- WORK ITEM
Among the entries, which lines carry the string "yellow"? Copy each of them.

------------------------

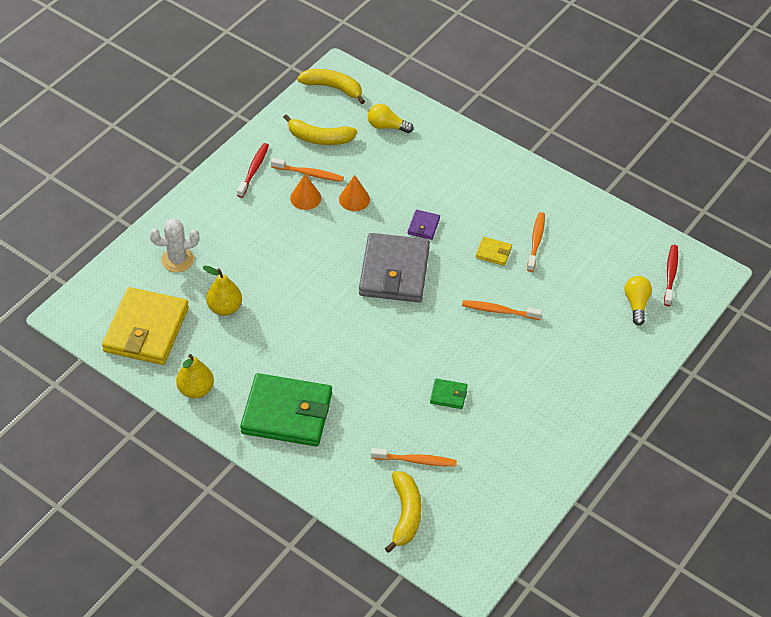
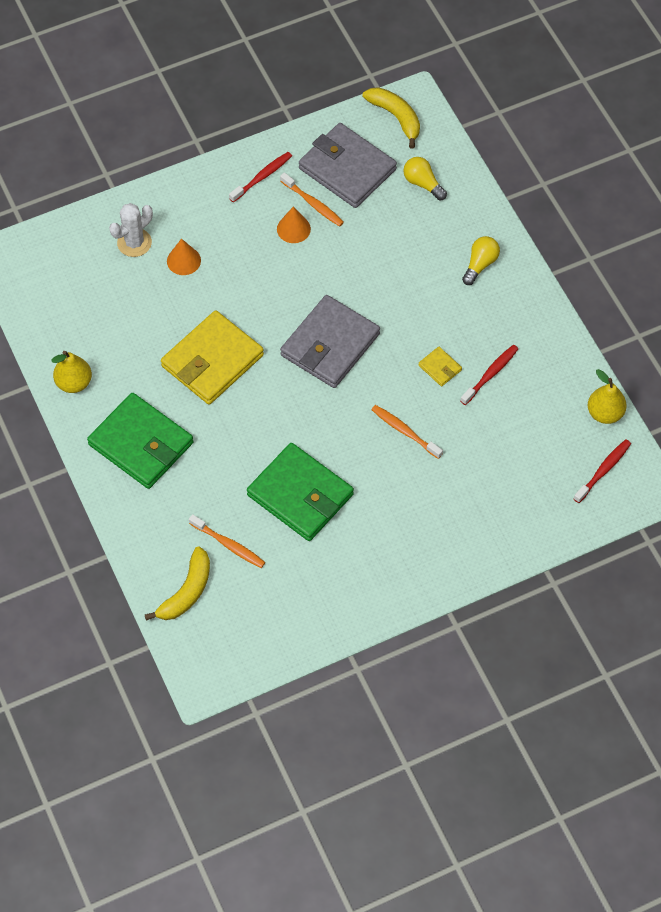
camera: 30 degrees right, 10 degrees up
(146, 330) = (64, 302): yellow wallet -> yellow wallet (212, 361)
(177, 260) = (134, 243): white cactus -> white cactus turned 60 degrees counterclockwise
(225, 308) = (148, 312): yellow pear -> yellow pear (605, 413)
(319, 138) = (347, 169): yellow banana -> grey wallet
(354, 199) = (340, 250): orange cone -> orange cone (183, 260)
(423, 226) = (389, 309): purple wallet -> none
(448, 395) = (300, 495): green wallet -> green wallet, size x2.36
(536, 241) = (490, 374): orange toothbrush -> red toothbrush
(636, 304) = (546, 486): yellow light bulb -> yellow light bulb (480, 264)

------------------------

- THE COMPLETED TASK
(146, 330) = (64, 302): yellow wallet -> yellow wallet (212, 361)
(225, 308) = (148, 312): yellow pear -> yellow pear (605, 413)
(319, 138) = (347, 169): yellow banana -> grey wallet
(636, 304) = (546, 486): yellow light bulb -> yellow light bulb (480, 264)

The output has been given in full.